## Object change listings
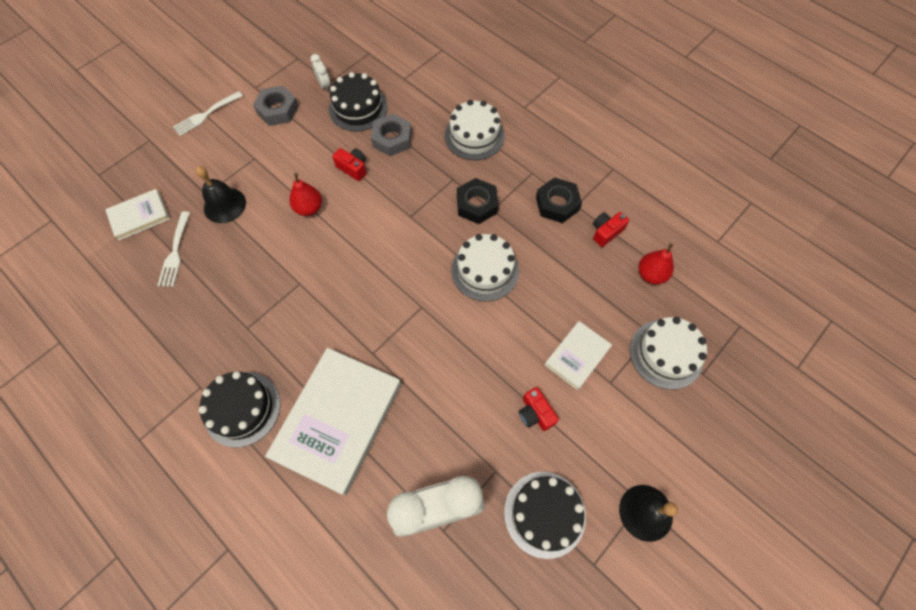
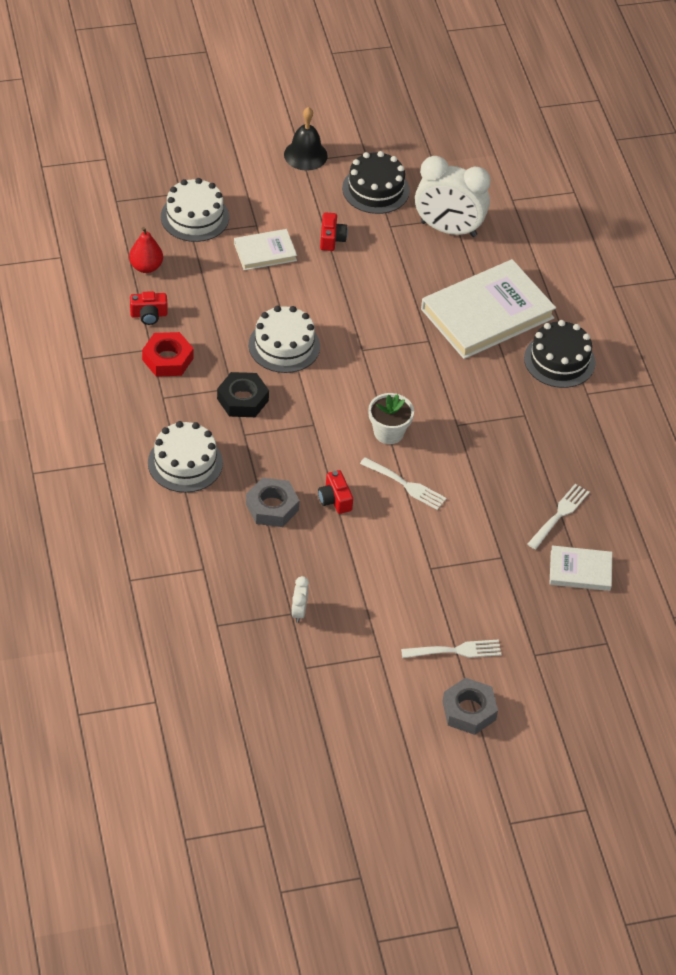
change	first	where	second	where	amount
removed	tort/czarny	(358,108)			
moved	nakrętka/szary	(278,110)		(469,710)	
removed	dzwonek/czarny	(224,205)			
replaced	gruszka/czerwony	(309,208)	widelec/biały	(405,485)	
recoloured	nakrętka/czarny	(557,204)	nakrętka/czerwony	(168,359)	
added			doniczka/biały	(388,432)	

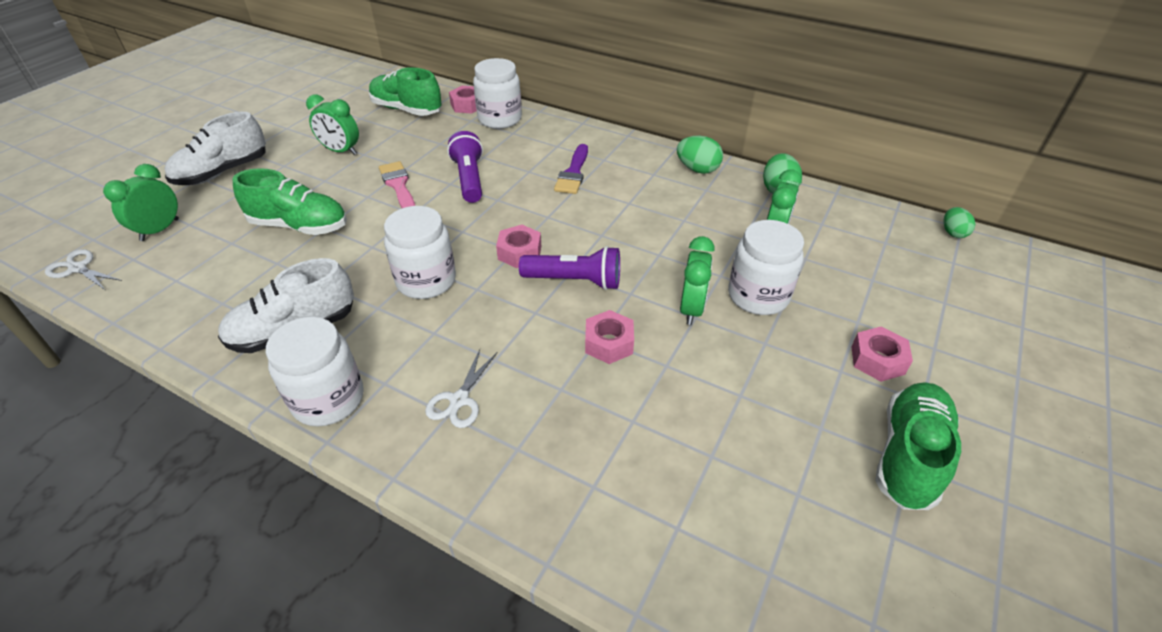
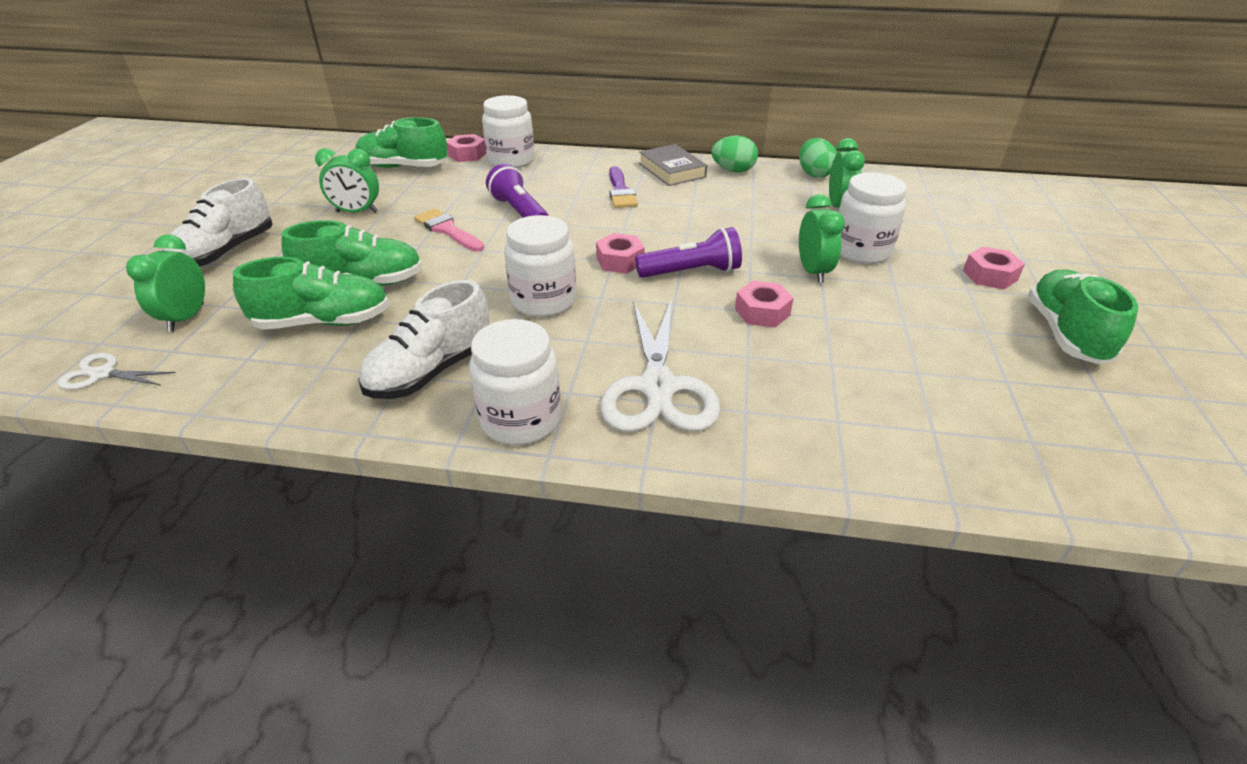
change	first	where	second	where	amount
removed	jajko/zielony	(953,233)			
resized	nożyczki/biały	(459,400)		(658,387)	x2.02
added			książka/szary	(672,170)	
added			but/zielony	(323,322)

## Directions for this task
Each line of the data in which the string "czarny" appears needs to be copied.

## Answer to the exercise
removed	tort/czarny	(358,108)			
removed	dzwonek/czarny	(224,205)			
recoloured	nakrętka/czarny	(557,204)	nakrętka/czerwony	(168,359)	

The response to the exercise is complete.